- Assigned task: Take from the data every line in which the word "down" is found.

START Provided records

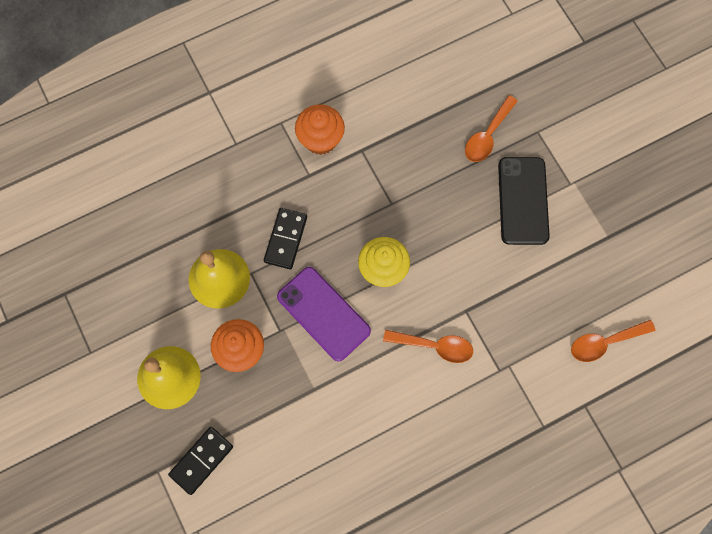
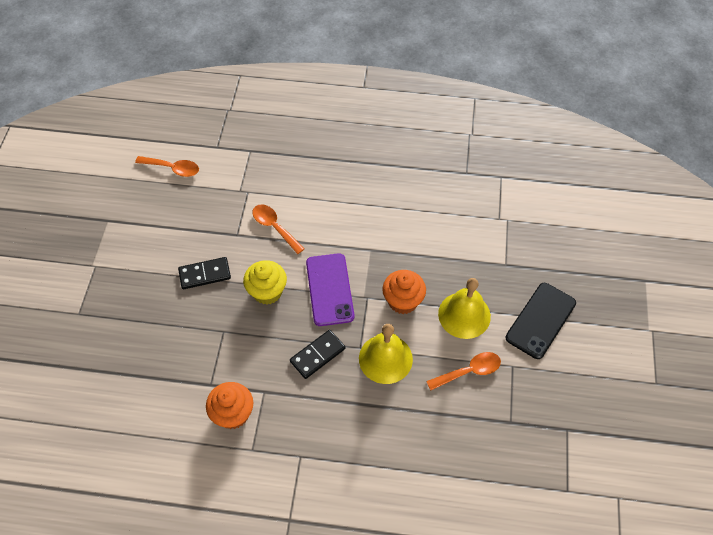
camera: 145 degrees left, 15 degrees down
(201, 460) = (472, 253): black domino -> black domino (205, 274)
(487, 135) = (114, 334): orange spoon -> orange spoon (469, 371)
(523, 201) = (136, 275): black phone -> black phone (540, 320)

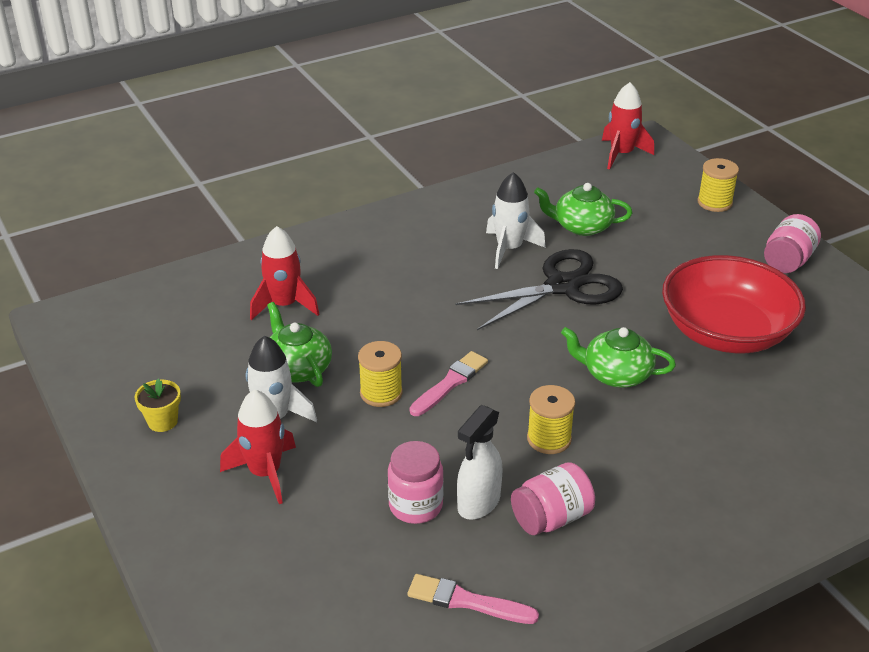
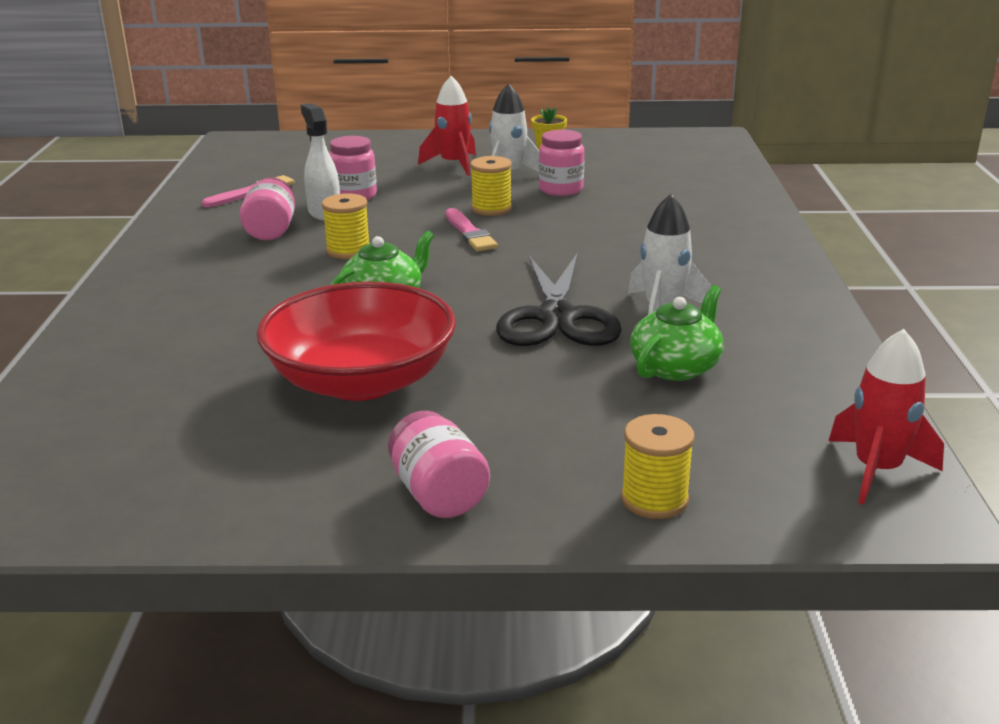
camera: 120 degrees right, 10 degrees down
(284, 305) = (659, 198): red rocket -> none
(297, 368) = (561, 189): green teapot -> pink jar

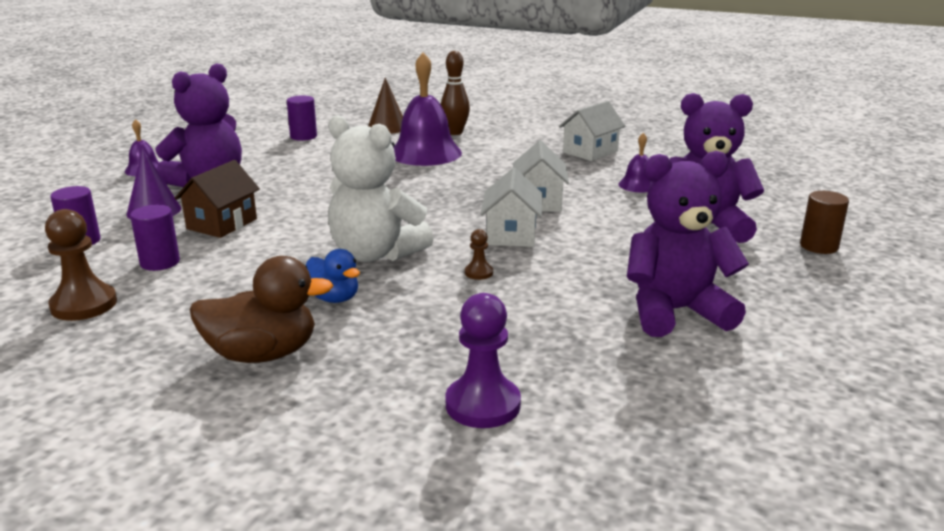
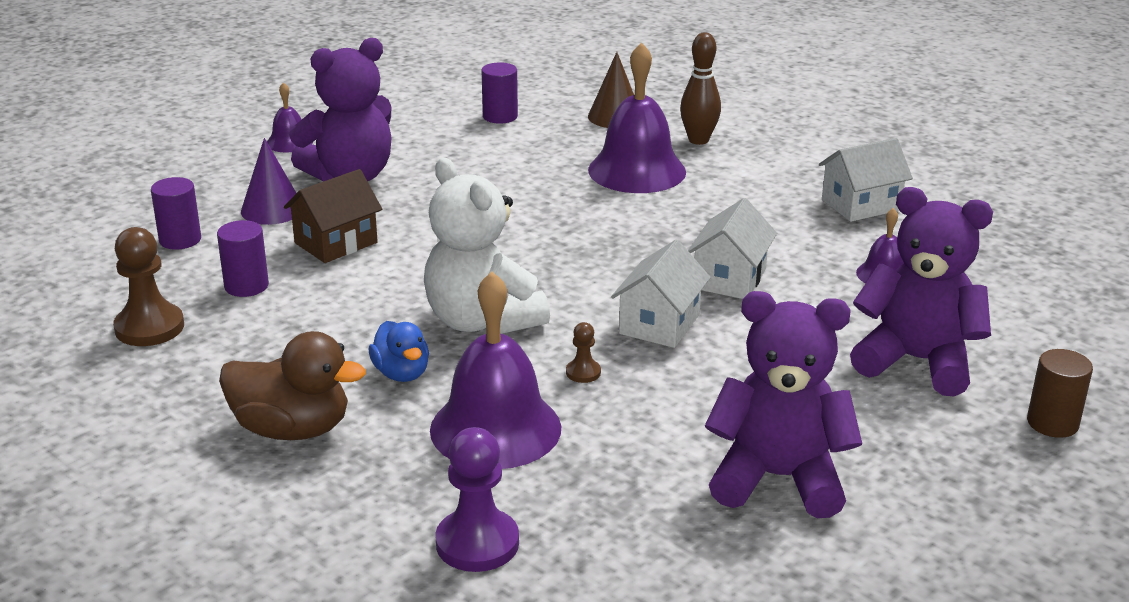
camera: 20 degrees right, 5 degrees up
(438, 321) = (495, 428): none -> purple bell

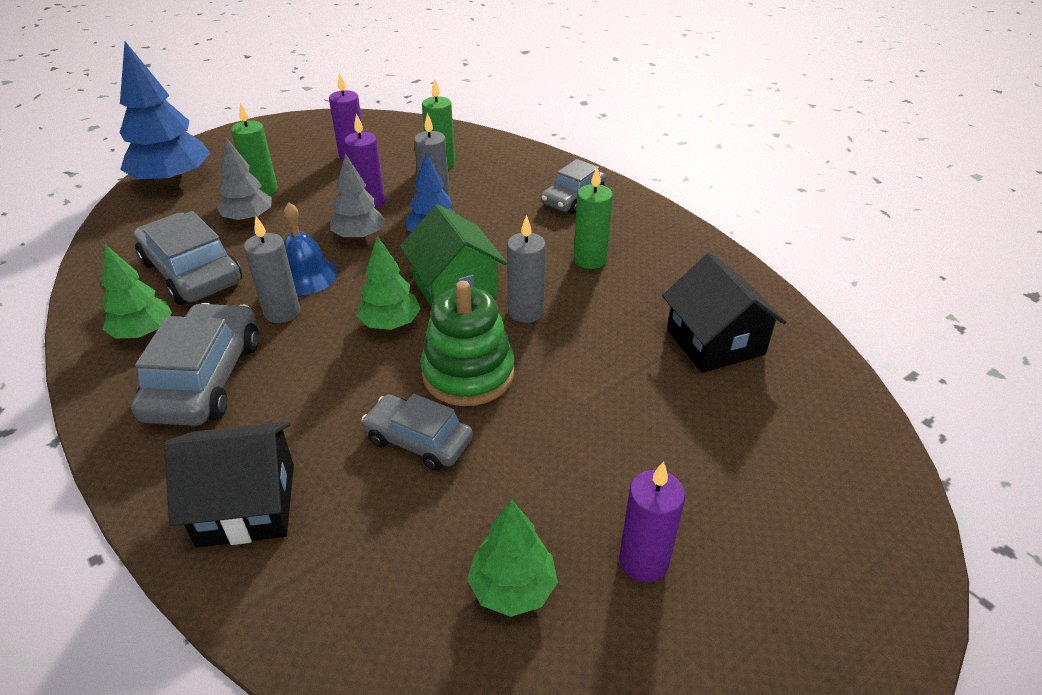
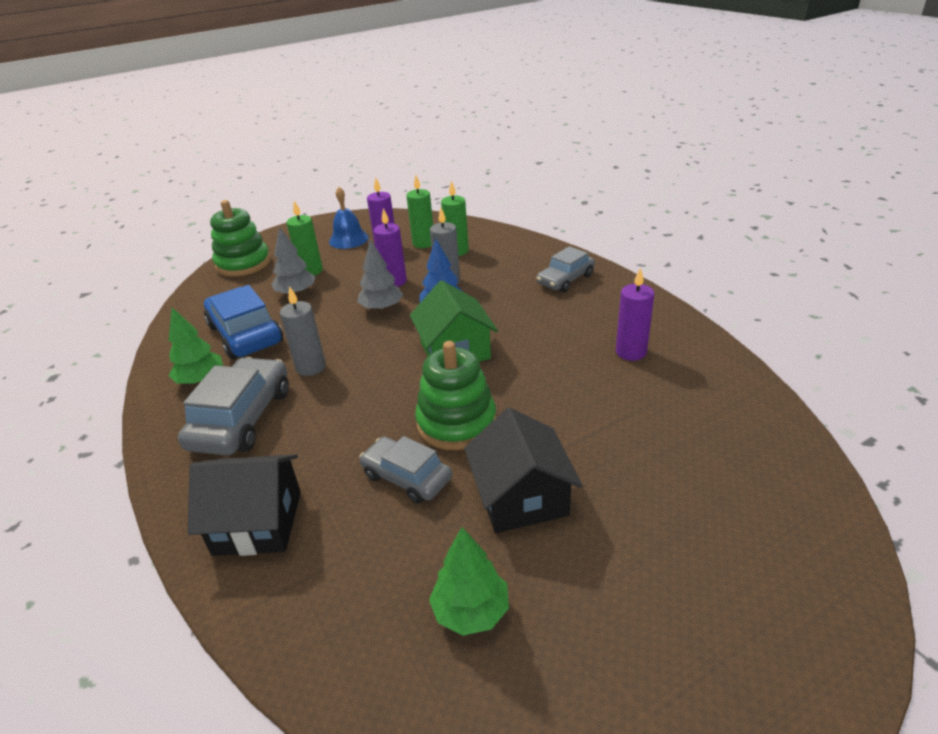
camera: 10 degrees right, 5 degrees down
(173, 181) = (243, 263): blue tree -> green stacking toy
(191, 272) = (245, 334): grey car -> blue car
(306, 276) = (334, 339): blue bell -> blue bell (348, 239)
(390, 323) = (397, 379): green tree -> none
(525, 312) = (512, 373): grey candle -> none
(590, 260) = (574, 330): green candle -> green candle (423, 243)
(643, 561) = (592, 596): purple candle -> purple candle (631, 352)
(715, 342) = (680, 404): black house -> black house (521, 497)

END Provided records

- Exercise output:
camera: 145 degrees left, 15 degrees down
camera: 120 degrees right, 10 degrees down
camera: 10 degrees right, 5 degrees down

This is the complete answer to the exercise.